* _TASK TO COMPLETE_:
Go through the data line by line. Copy each one holding the string "none".

* _SUPPLIED INFORMATION_:
══════════════════════════════

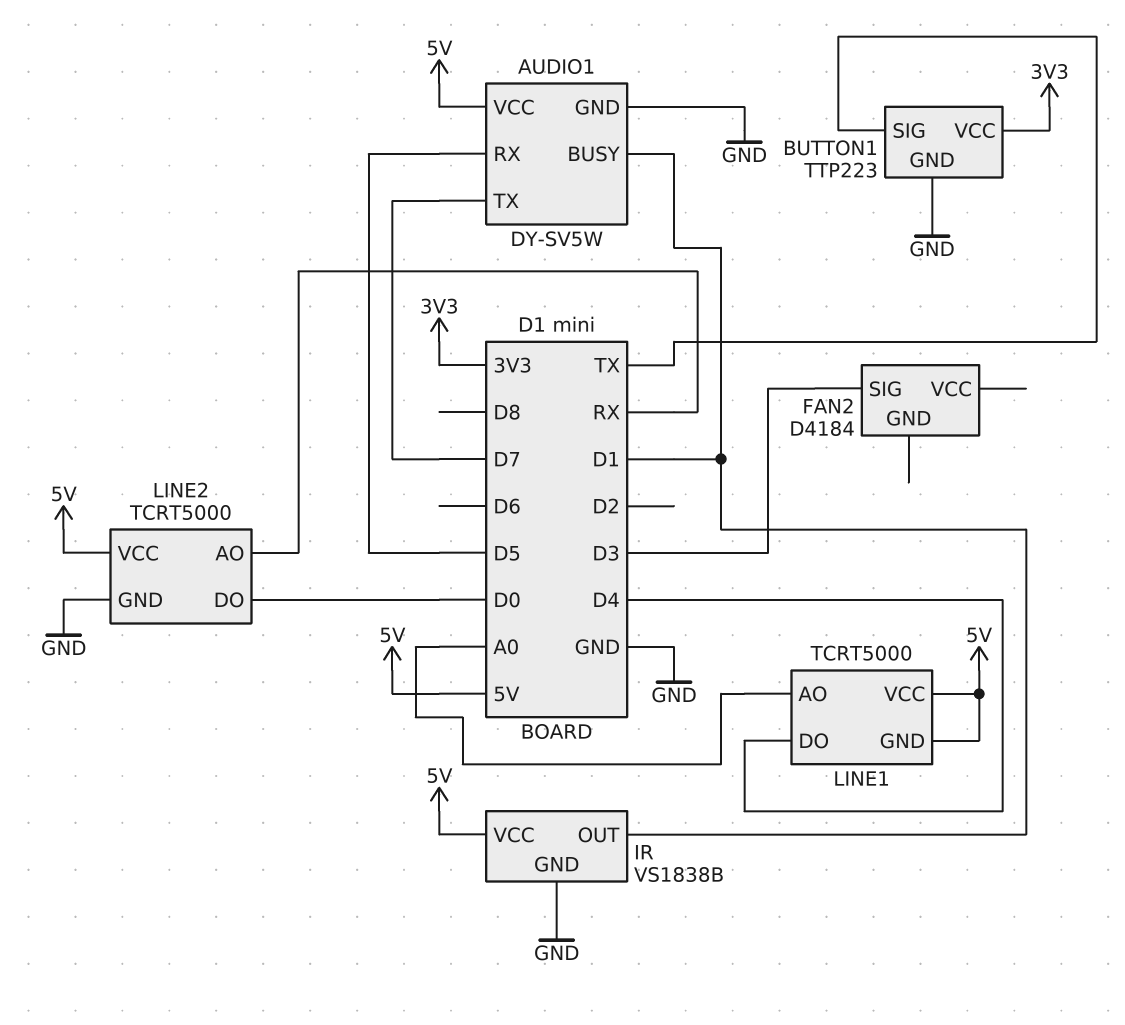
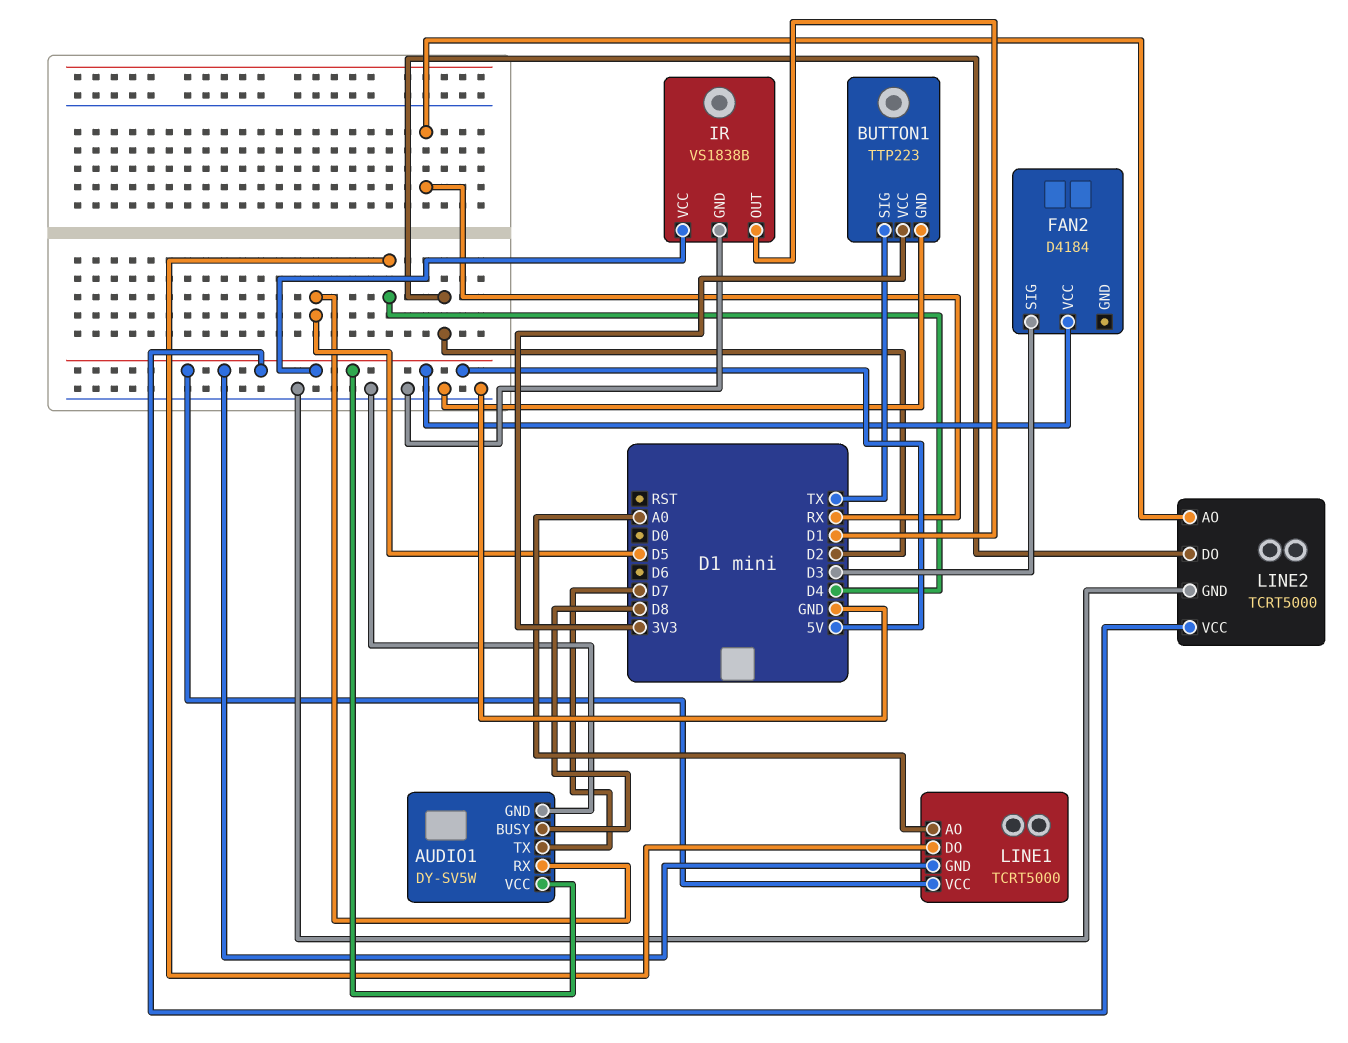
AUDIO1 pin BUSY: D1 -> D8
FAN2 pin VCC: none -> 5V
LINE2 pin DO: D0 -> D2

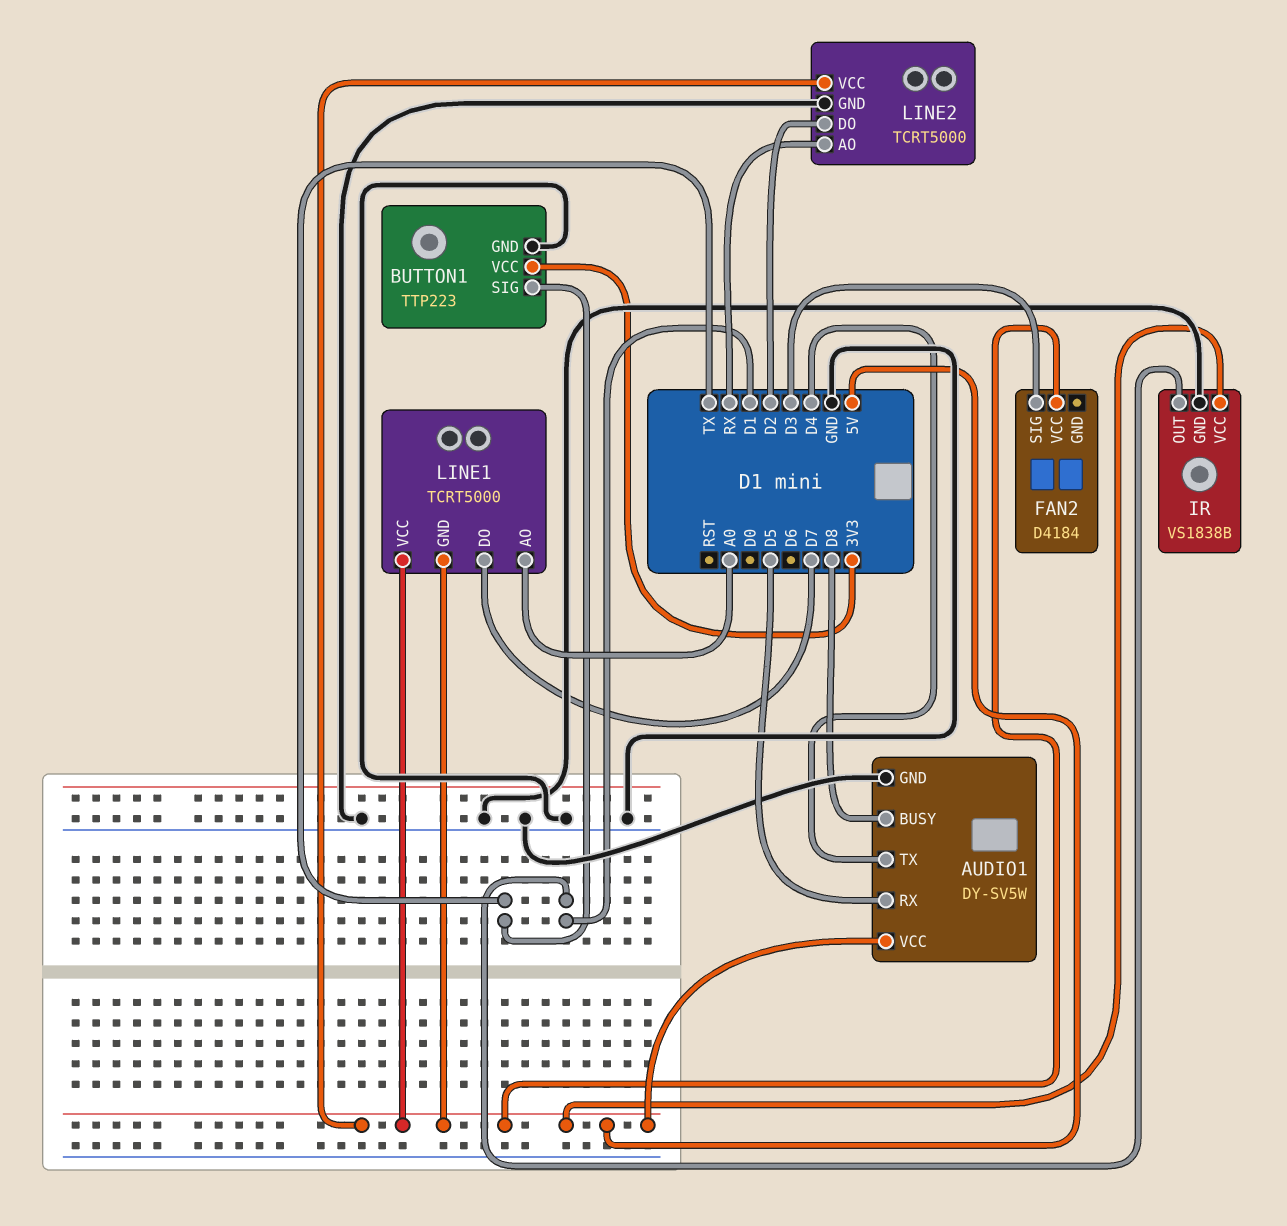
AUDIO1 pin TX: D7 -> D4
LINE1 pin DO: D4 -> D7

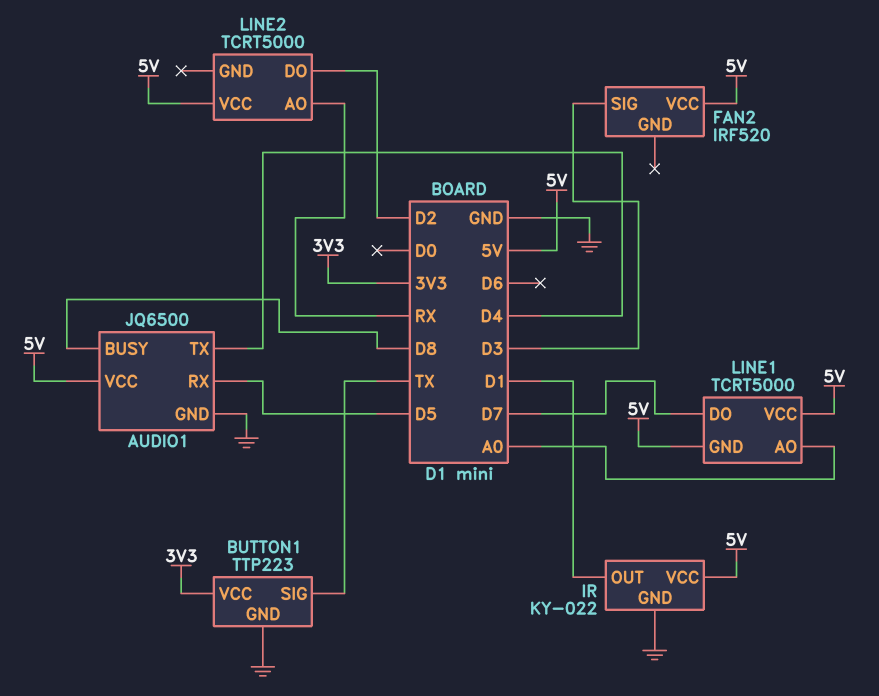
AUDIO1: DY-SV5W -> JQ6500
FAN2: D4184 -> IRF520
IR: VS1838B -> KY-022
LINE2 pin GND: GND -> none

══════════════════════════════

* _ANSWER FOR THE TASK_:
FAN2 pin VCC: none -> 5V
LINE2 pin GND: GND -> none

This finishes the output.